Data items:
* * * * * * *
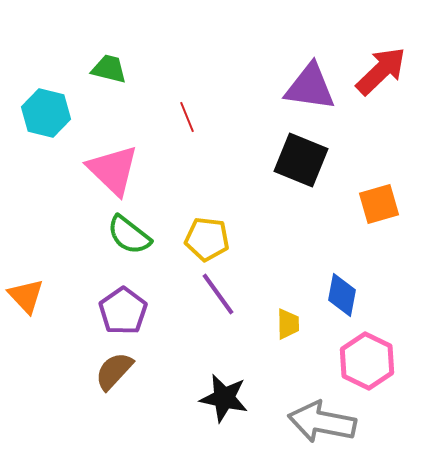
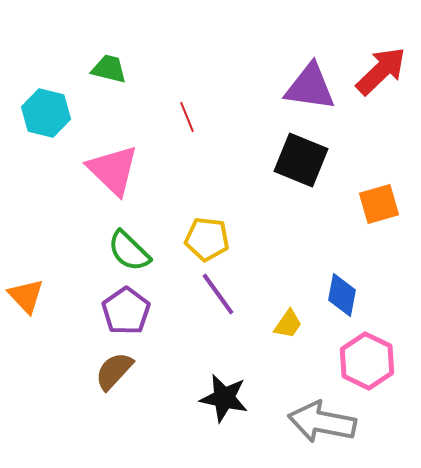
green semicircle: moved 16 px down; rotated 6 degrees clockwise
purple pentagon: moved 3 px right
yellow trapezoid: rotated 36 degrees clockwise
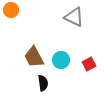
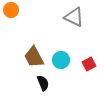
black semicircle: rotated 14 degrees counterclockwise
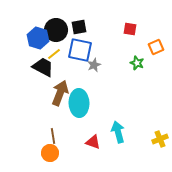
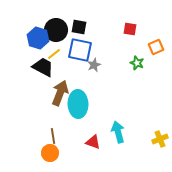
black square: rotated 21 degrees clockwise
cyan ellipse: moved 1 px left, 1 px down
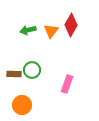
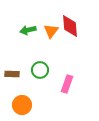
red diamond: moved 1 px left, 1 px down; rotated 35 degrees counterclockwise
green circle: moved 8 px right
brown rectangle: moved 2 px left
* * * * * * *
Could you convert the lines in all of these items into a JSON list of strings, one string per line, with blank lines omitted? Leave the pictures out.

■ **Exercise response**
[
  "green semicircle: moved 16 px down; rotated 6 degrees clockwise",
  "purple pentagon: moved 3 px right",
  "yellow trapezoid: rotated 36 degrees clockwise",
  "black semicircle: rotated 14 degrees counterclockwise",
  "black square: rotated 21 degrees clockwise",
  "cyan ellipse: moved 1 px left, 1 px down",
  "red diamond: moved 1 px left, 1 px down; rotated 35 degrees counterclockwise",
  "green circle: moved 8 px right",
  "brown rectangle: moved 2 px left"
]